(Listed records)

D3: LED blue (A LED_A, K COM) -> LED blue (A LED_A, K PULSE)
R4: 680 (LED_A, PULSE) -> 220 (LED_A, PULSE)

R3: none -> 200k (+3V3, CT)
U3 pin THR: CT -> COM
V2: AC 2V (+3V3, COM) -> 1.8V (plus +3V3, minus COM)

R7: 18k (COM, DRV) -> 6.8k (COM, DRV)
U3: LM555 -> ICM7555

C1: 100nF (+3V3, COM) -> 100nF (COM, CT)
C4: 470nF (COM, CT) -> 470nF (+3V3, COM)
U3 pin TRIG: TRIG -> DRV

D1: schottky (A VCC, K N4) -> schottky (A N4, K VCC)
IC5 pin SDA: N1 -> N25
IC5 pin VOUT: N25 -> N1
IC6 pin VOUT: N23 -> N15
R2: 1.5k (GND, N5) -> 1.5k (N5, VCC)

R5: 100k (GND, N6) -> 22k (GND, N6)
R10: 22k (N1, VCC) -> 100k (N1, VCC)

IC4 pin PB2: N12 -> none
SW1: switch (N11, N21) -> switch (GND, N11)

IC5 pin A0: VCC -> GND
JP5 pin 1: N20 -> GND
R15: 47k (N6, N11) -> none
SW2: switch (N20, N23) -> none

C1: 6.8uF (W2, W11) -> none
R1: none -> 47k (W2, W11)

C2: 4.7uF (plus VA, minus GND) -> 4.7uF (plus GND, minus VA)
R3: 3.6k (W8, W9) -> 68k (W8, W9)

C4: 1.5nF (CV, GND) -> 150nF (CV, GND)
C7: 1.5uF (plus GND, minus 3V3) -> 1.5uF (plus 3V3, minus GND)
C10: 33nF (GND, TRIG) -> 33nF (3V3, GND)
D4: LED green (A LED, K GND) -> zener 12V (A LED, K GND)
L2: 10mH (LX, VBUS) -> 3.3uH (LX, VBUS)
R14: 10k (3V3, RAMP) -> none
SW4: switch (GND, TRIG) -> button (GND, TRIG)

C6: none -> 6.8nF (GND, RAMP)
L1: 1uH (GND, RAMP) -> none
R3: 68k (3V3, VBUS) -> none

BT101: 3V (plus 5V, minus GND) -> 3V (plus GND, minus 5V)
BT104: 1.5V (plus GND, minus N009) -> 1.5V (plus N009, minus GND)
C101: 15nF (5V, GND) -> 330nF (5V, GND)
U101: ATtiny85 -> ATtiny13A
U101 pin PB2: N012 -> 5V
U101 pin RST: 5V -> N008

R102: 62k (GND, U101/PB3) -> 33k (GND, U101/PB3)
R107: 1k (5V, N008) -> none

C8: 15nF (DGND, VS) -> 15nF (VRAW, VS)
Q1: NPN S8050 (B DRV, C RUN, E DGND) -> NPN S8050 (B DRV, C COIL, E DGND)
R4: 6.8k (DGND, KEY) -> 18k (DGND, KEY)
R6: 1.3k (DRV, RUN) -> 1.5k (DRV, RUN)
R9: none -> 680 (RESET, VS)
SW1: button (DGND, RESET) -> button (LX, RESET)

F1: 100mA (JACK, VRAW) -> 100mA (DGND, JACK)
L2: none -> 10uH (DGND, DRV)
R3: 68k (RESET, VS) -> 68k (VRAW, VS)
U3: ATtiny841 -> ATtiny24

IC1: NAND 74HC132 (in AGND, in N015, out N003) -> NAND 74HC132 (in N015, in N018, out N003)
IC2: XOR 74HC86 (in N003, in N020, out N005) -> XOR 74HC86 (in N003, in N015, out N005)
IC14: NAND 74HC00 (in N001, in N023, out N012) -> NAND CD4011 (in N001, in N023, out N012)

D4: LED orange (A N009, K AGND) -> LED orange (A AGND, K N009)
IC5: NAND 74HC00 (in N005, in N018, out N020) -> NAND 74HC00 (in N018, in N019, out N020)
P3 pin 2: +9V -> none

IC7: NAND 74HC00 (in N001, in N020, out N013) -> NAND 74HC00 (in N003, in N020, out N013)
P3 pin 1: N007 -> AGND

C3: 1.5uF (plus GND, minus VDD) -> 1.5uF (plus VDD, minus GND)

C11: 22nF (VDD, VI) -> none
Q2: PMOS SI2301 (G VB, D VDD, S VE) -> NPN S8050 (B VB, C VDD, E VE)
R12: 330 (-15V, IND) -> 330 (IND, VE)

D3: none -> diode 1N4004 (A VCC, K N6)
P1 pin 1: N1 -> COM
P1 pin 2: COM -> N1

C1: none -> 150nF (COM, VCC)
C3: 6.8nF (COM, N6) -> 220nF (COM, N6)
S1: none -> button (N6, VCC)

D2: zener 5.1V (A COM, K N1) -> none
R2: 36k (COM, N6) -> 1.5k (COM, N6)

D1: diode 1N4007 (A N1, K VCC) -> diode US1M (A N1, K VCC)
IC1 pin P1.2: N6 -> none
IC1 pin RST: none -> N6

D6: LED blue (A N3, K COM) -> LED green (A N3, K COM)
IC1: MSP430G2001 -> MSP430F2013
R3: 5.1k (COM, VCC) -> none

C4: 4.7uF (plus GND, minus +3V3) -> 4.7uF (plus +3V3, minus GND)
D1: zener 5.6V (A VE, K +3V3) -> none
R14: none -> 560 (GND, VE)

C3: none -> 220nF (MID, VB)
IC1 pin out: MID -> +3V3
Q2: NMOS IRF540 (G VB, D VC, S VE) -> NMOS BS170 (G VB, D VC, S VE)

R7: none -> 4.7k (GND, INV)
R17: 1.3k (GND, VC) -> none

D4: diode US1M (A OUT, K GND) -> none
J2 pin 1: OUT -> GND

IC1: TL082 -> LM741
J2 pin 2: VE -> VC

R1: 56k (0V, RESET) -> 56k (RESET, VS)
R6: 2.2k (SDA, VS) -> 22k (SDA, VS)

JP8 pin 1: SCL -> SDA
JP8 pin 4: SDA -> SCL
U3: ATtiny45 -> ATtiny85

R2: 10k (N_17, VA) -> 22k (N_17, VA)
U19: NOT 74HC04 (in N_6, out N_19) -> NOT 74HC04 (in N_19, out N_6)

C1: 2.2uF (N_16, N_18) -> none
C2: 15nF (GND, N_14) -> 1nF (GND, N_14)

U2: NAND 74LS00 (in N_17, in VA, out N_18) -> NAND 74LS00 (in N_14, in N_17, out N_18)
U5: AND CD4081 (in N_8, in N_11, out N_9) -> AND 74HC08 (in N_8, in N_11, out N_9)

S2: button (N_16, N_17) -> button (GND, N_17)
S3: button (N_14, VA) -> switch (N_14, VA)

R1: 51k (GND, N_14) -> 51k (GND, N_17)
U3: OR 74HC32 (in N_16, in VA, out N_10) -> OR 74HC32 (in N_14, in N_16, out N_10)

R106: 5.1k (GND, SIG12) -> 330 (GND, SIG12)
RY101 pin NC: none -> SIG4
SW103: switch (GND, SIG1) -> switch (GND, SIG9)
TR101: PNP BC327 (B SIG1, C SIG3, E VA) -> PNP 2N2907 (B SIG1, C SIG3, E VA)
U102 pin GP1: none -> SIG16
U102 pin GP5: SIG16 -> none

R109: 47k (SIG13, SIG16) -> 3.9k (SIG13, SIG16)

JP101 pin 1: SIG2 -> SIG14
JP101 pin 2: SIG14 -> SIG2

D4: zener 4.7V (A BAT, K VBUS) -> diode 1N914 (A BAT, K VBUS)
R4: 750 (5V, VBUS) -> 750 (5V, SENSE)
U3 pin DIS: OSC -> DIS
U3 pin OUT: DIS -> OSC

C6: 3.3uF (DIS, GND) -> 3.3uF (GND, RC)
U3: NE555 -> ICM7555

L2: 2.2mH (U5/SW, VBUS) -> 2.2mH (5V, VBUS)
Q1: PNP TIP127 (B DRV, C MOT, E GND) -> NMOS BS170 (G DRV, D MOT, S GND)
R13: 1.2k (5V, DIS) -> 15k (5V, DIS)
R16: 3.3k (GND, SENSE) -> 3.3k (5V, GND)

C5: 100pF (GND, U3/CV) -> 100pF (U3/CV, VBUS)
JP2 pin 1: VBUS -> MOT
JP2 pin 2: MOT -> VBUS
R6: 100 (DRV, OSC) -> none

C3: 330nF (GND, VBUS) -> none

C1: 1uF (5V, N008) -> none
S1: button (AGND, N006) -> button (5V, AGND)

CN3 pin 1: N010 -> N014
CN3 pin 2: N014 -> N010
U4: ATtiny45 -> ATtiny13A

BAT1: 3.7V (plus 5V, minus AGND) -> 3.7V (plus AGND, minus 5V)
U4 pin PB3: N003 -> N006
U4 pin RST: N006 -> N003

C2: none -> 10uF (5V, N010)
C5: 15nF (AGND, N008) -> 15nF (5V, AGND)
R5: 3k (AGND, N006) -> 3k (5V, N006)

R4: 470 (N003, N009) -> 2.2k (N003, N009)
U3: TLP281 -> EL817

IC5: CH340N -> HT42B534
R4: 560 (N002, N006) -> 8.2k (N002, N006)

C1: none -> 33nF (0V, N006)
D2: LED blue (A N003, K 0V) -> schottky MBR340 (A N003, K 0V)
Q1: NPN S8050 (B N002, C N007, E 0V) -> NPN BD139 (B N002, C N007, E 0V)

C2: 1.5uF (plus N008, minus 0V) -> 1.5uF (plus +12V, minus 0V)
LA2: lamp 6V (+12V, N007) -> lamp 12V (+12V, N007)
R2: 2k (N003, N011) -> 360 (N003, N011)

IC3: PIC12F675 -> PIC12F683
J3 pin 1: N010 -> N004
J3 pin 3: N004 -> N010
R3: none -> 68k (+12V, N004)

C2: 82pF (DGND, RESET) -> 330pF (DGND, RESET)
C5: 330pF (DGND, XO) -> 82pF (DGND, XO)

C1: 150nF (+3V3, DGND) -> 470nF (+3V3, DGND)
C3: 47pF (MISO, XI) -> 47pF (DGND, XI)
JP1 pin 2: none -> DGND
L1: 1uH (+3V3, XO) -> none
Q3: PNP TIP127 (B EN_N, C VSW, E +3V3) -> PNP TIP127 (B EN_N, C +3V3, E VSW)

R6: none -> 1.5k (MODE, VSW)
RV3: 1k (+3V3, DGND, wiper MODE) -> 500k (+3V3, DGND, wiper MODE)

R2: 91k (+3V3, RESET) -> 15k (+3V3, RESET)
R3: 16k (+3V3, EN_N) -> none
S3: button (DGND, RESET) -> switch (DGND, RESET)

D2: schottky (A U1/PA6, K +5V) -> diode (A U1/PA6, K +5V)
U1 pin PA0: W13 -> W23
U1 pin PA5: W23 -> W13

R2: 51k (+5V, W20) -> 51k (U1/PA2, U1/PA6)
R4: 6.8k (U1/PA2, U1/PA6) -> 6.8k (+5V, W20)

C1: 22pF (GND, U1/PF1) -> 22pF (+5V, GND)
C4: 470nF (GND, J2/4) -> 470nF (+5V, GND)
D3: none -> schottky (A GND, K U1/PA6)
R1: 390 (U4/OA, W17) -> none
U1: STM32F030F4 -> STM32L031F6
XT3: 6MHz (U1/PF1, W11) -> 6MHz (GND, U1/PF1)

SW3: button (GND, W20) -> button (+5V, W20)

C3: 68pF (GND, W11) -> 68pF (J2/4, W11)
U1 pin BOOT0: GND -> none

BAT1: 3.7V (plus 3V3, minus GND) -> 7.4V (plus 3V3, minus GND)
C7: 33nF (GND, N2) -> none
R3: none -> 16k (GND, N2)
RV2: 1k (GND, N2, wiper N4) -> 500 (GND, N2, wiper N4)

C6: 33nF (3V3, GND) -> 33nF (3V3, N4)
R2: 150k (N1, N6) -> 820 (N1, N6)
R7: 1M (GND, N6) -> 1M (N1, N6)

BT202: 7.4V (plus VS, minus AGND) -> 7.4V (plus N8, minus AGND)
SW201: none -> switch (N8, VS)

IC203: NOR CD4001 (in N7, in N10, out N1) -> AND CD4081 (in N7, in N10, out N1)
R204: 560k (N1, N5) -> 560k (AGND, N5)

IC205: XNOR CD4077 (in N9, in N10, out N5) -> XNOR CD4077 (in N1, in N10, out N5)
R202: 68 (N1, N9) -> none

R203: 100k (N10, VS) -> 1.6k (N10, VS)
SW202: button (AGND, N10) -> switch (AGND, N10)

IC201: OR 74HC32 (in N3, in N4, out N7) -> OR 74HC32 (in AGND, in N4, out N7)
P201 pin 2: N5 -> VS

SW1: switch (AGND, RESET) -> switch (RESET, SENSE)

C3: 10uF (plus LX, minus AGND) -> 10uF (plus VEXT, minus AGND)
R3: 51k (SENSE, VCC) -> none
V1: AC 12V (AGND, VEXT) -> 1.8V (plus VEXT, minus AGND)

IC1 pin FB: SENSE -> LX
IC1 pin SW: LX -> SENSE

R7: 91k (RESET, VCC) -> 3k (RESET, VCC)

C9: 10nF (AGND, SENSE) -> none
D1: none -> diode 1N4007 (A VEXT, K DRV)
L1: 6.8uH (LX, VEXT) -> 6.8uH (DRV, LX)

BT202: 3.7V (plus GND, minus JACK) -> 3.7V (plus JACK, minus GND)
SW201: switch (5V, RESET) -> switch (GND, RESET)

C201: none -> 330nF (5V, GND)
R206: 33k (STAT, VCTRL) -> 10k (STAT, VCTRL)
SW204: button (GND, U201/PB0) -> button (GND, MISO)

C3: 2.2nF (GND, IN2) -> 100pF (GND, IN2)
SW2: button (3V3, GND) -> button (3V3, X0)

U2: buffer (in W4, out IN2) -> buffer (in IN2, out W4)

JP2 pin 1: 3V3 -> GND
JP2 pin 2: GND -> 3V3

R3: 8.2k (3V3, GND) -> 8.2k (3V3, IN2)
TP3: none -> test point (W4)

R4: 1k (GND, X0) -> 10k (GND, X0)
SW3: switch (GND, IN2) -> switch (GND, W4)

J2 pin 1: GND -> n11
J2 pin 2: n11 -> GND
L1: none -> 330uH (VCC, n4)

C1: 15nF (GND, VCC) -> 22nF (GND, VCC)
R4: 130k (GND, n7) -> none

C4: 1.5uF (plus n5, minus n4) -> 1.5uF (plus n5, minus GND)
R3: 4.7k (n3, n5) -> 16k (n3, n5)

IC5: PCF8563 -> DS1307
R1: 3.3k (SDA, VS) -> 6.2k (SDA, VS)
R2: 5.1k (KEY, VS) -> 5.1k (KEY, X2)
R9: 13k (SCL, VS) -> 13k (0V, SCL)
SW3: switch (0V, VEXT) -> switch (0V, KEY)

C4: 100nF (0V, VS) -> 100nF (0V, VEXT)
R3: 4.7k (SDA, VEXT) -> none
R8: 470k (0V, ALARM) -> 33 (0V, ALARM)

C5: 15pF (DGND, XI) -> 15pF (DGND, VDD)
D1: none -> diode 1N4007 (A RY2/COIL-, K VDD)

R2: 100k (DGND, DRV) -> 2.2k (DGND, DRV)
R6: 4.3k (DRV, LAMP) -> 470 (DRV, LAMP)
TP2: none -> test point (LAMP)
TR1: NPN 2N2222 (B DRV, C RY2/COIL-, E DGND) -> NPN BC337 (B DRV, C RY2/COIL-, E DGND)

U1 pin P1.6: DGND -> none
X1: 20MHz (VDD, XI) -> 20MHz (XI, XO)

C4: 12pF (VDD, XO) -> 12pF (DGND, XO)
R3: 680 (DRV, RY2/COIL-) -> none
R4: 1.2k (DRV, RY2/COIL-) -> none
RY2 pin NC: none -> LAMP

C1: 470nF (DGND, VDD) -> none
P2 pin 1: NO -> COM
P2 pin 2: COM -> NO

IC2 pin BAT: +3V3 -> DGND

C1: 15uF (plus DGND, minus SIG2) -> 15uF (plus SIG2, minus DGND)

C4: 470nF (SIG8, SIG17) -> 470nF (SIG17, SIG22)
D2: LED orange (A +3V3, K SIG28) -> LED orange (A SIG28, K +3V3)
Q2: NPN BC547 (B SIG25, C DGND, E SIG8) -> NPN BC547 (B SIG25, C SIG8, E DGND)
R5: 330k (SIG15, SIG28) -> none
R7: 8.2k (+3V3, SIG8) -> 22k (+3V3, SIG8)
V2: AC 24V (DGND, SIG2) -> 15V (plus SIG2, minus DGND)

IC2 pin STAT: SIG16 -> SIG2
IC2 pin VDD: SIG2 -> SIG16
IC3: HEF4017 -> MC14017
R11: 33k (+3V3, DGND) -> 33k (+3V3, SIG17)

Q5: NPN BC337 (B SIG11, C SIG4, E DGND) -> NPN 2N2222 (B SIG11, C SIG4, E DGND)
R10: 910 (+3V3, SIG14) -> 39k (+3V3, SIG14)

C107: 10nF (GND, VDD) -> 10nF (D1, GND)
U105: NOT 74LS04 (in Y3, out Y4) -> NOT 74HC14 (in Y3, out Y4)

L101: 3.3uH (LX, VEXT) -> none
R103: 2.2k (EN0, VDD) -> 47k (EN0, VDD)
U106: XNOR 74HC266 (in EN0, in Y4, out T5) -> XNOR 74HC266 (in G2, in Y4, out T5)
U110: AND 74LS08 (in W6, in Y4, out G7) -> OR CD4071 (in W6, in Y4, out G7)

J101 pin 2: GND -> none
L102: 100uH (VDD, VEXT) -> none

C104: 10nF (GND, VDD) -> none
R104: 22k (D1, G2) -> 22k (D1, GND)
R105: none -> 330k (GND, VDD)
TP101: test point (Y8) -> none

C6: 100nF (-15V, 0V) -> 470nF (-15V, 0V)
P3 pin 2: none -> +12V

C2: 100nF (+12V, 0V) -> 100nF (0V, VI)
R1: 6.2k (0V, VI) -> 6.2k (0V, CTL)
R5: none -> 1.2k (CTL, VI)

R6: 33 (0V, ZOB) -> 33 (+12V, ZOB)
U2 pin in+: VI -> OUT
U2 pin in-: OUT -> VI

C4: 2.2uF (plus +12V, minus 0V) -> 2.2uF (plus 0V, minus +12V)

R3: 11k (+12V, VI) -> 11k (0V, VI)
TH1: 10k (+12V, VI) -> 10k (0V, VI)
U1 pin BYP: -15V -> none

(End Listed records)

> _About this exercise_
In the material above, find the line containing "R1: none -> 47k (W2, W11)" and the line containing "R14: 10k (3V3, RAMP) -> none", then write out exactly those two lines and every line between them, and nothing more.

> _The completed task_
R1: none -> 47k (W2, W11)

C2: 4.7uF (plus VA, minus GND) -> 4.7uF (plus GND, minus VA)
R3: 3.6k (W8, W9) -> 68k (W8, W9)

C4: 1.5nF (CV, GND) -> 150nF (CV, GND)
C7: 1.5uF (plus GND, minus 3V3) -> 1.5uF (plus 3V3, minus GND)
C10: 33nF (GND, TRIG) -> 33nF (3V3, GND)
D4: LED green (A LED, K GND) -> zener 12V (A LED, K GND)
L2: 10mH (LX, VBUS) -> 3.3uH (LX, VBUS)
R14: 10k (3V3, RAMP) -> none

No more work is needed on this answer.